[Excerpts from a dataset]
══════

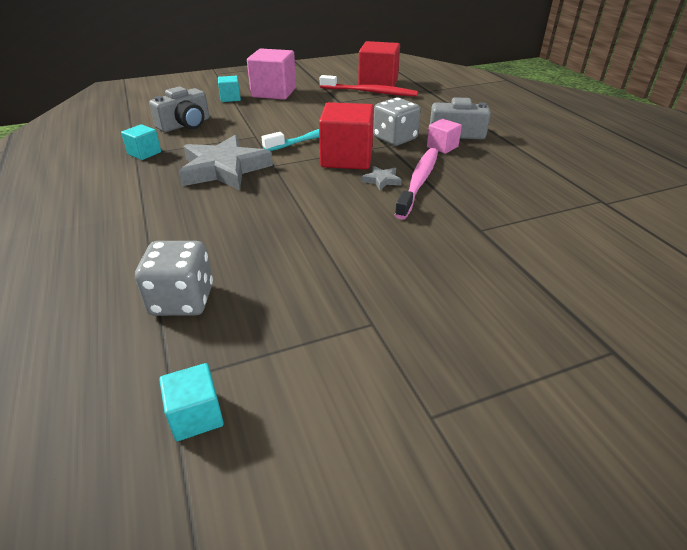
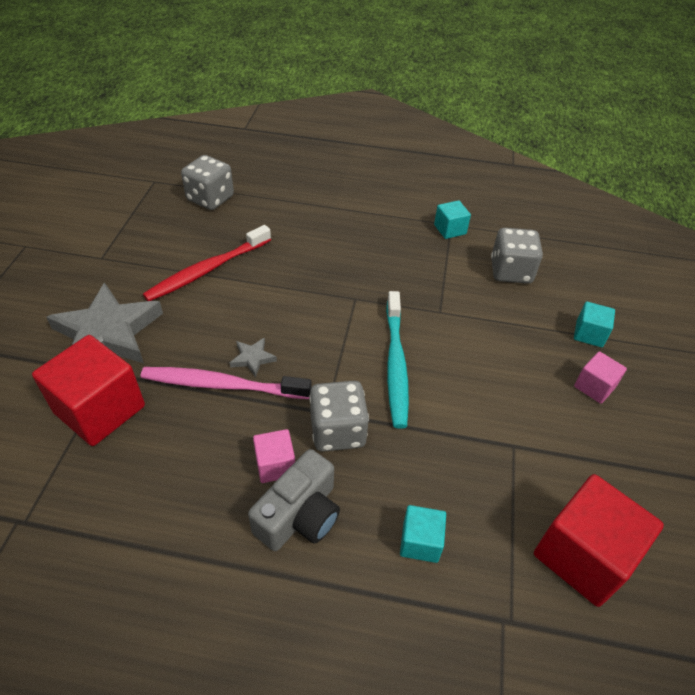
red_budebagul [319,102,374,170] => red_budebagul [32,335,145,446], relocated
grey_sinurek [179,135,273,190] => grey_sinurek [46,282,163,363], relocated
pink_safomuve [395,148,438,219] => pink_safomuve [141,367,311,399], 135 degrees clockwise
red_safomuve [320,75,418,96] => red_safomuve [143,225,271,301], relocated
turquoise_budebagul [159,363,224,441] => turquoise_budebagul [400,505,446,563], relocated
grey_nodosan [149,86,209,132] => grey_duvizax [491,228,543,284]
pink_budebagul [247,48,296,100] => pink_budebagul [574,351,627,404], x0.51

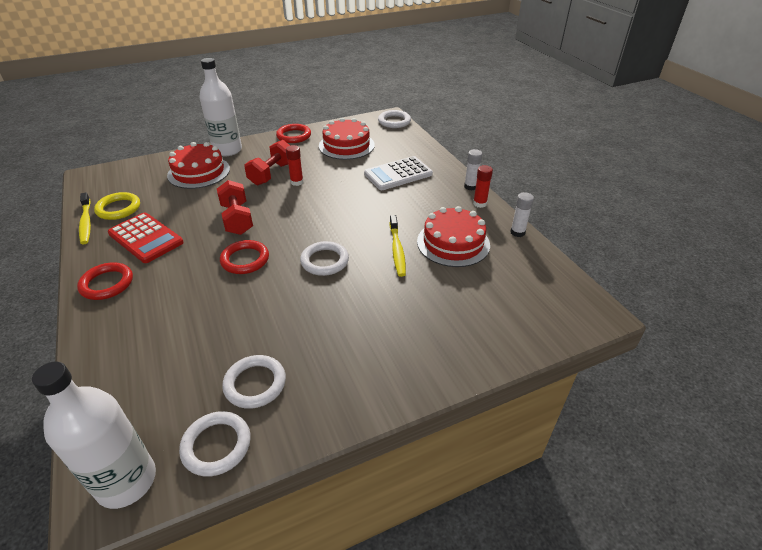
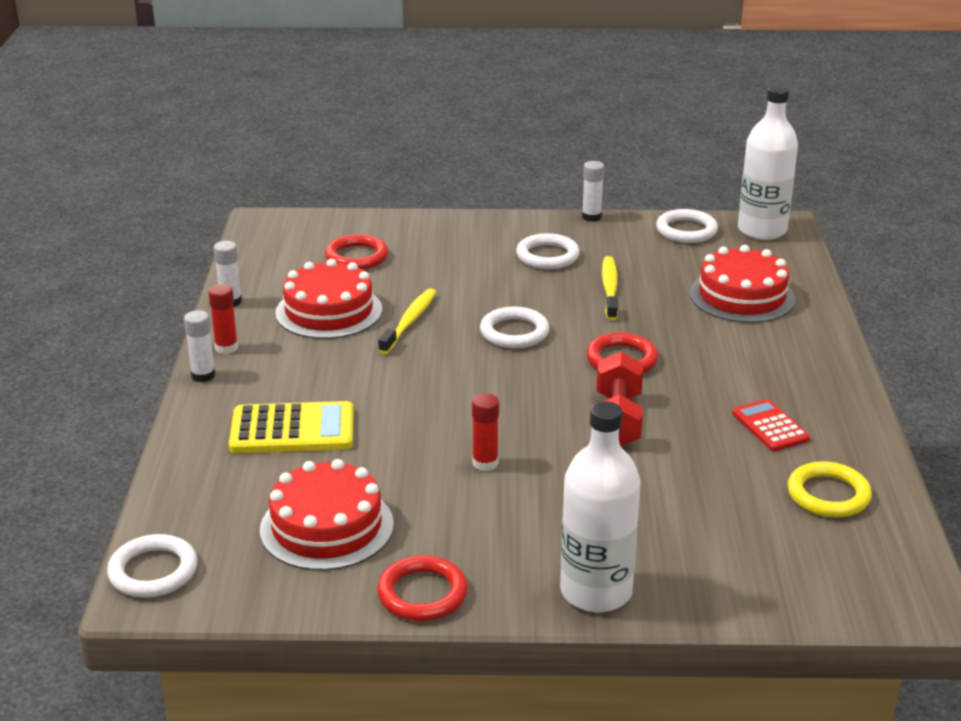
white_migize [364,156,433,190] => yellow_migize [229,401,354,453]
red_rolevulu [77,262,133,300] => red_rolevulu [325,234,388,270], relocated
white_rolevulu [222,355,286,409] => white_rolevulu [516,233,580,269], relocated
nothing => white_duseve [582,161,604,222]
yellow_safomuve [79,193,91,244] => yellow_safomuve [602,256,618,320], relocated
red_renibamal [167,142,230,189] => red_renibamal [690,245,796,323], relocated
red_migize [108,213,184,263] => red_migize [732,399,810,451], x0.62
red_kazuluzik [244,140,290,185] => nothing

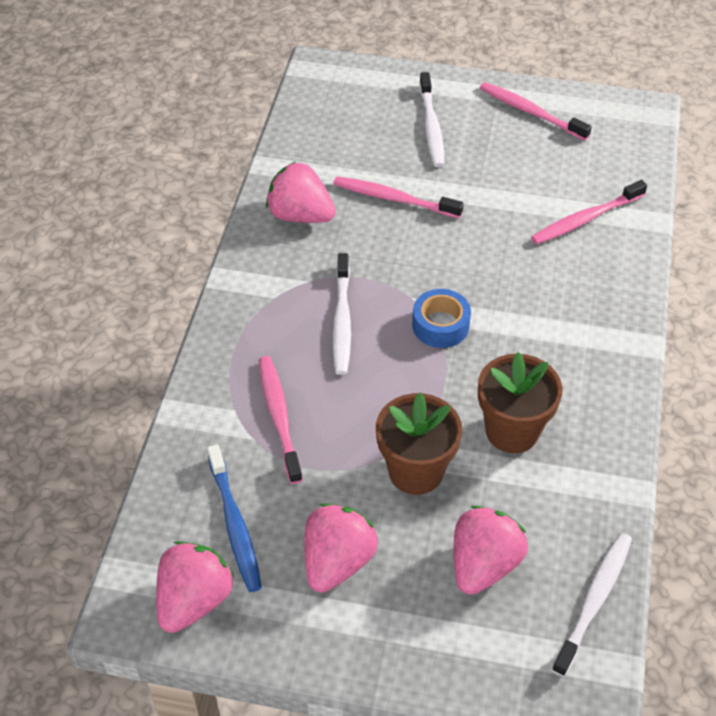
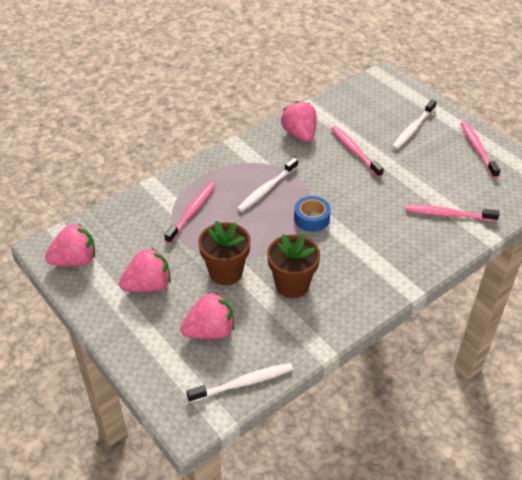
blue_safomuve [207,444,262,592] => nothing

══════

- PROBLEM STATEMENT: Give every entry again word for word; no images belong in the copy.

- WRITTEN RESPONSE:
red_budebagul [319,102,374,170] => red_budebagul [32,335,145,446], relocated
grey_sinurek [179,135,273,190] => grey_sinurek [46,282,163,363], relocated
pink_safomuve [395,148,438,219] => pink_safomuve [141,367,311,399], 135 degrees clockwise
red_safomuve [320,75,418,96] => red_safomuve [143,225,271,301], relocated
turquoise_budebagul [159,363,224,441] => turquoise_budebagul [400,505,446,563], relocated
grey_nodosan [149,86,209,132] => grey_duvizax [491,228,543,284]
pink_budebagul [247,48,296,100] => pink_budebagul [574,351,627,404], x0.51

white_migize [364,156,433,190] => yellow_migize [229,401,354,453]
red_rolevulu [77,262,133,300] => red_rolevulu [325,234,388,270], relocated
white_rolevulu [222,355,286,409] => white_rolevulu [516,233,580,269], relocated
nothing => white_duseve [582,161,604,222]
yellow_safomuve [79,193,91,244] => yellow_safomuve [602,256,618,320], relocated
red_renibamal [167,142,230,189] => red_renibamal [690,245,796,323], relocated
red_migize [108,213,184,263] => red_migize [732,399,810,451], x0.62
red_kazuluzik [244,140,290,185] => nothing

blue_safomuve [207,444,262,592] => nothing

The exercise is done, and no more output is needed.